DESCRIPTION OF THE TASK: Could you repeat every entry below word for word, leaving out the pictures?
* * *
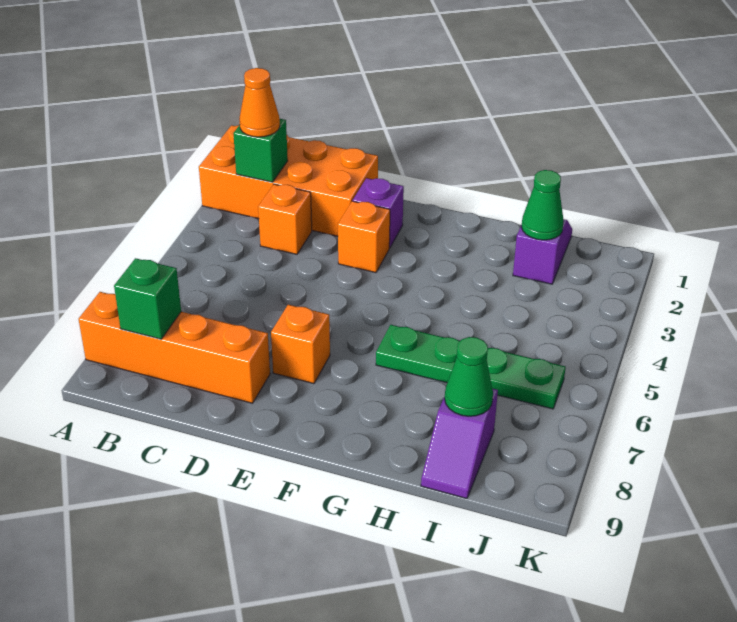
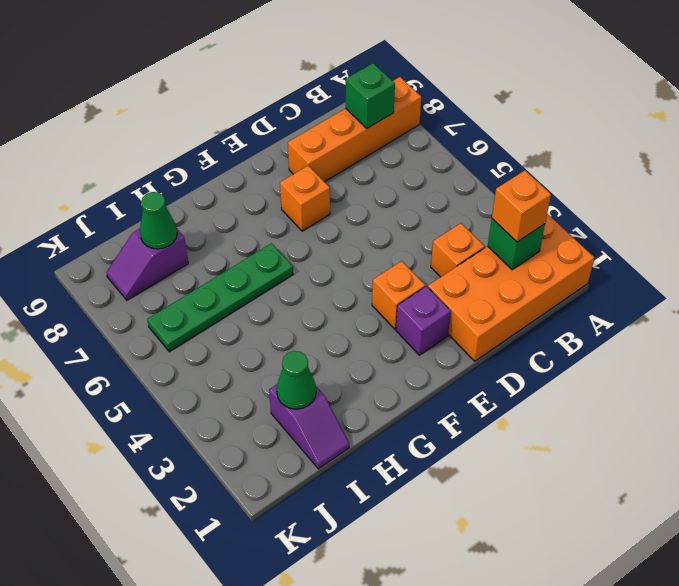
orange cone B2 level 3 -> orange brick B2 level 3
purple slope I8:I9 level 1 top 8 -> purple slope I8:J8 level 1 top I

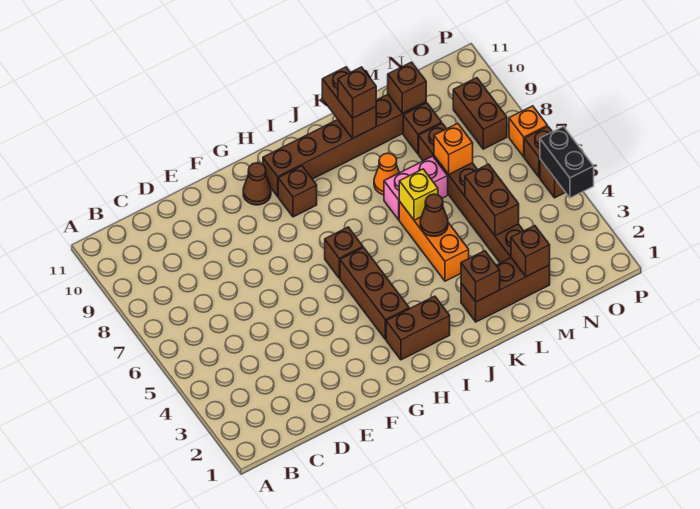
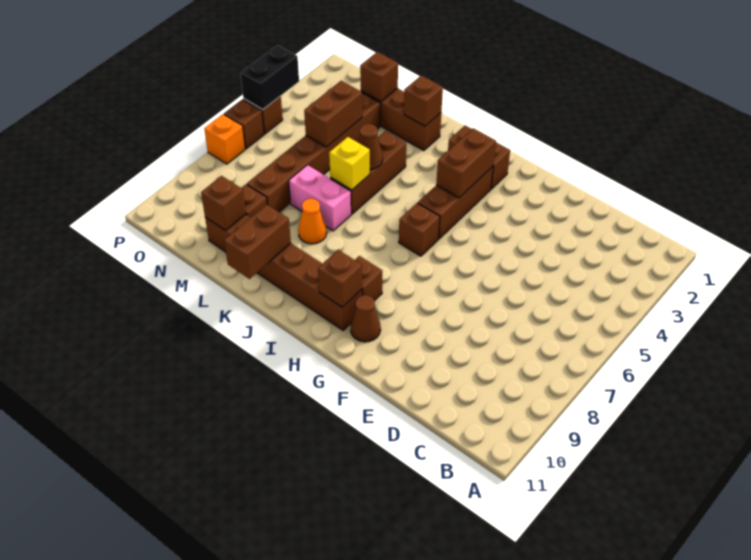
orange brick K4:K6 level 1 -> brown brick K4:K6 level 1
brown brick K10 level 3 -> brown brick H10 level 2
orange brick M7 level 2 -> none
brown brick O8:O9 level 1 -> brown brick H3:H4 level 2

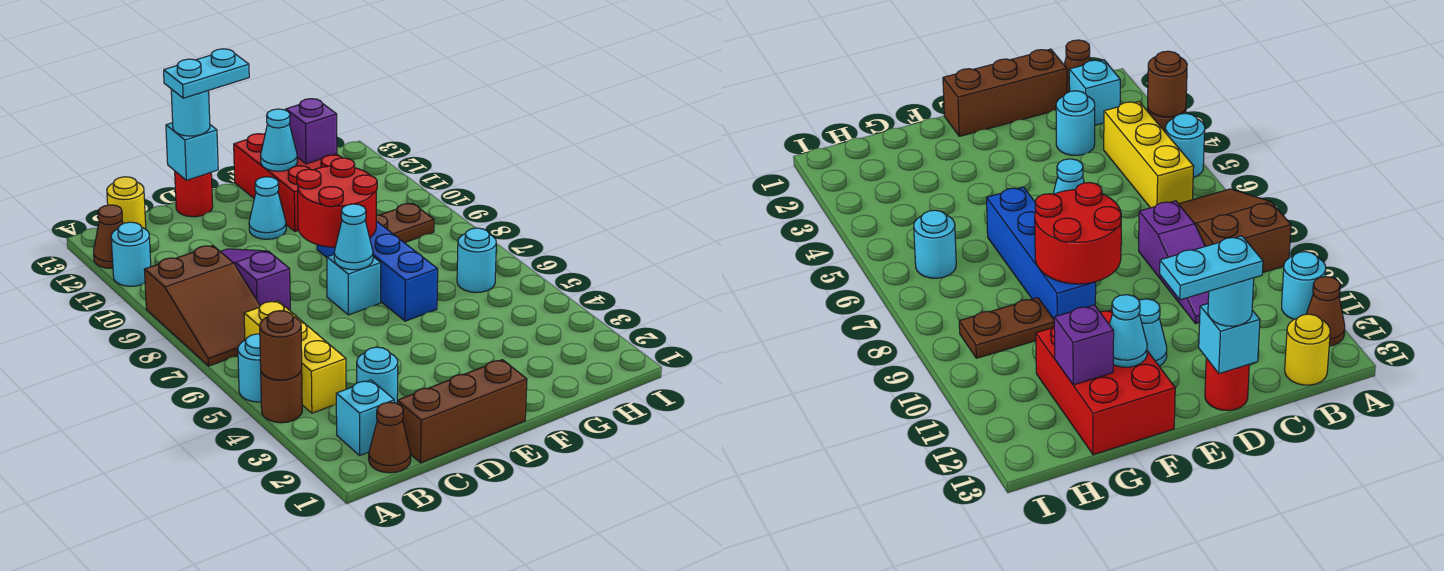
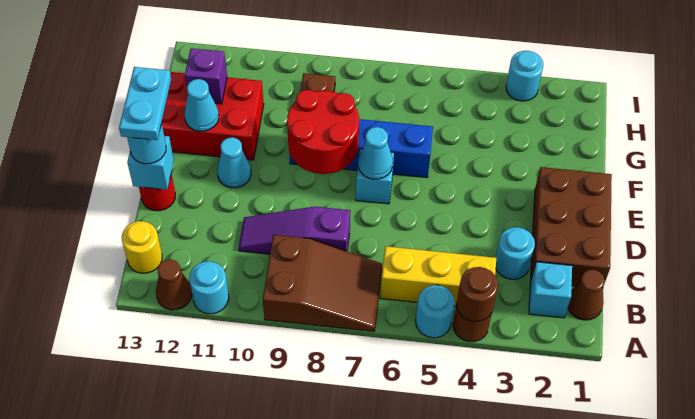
brown brick C1:E1 level 1 -> brown brick C1:E2 level 1
cyan round brick H6 level 1 -> cyan round brick I3 level 1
* * *
SOLUTION FOR THIS EXERCISE:
orange cone B2 level 3 -> orange brick B2 level 3
purple slope I8:I9 level 1 top 8 -> purple slope I8:J8 level 1 top I

orange brick K4:K6 level 1 -> brown brick K4:K6 level 1
brown brick K10 level 3 -> brown brick H10 level 2
orange brick M7 level 2 -> none
brown brick O8:O9 level 1 -> brown brick H3:H4 level 2

brown brick C1:E1 level 1 -> brown brick C1:E2 level 1
cyan round brick H6 level 1 -> cyan round brick I3 level 1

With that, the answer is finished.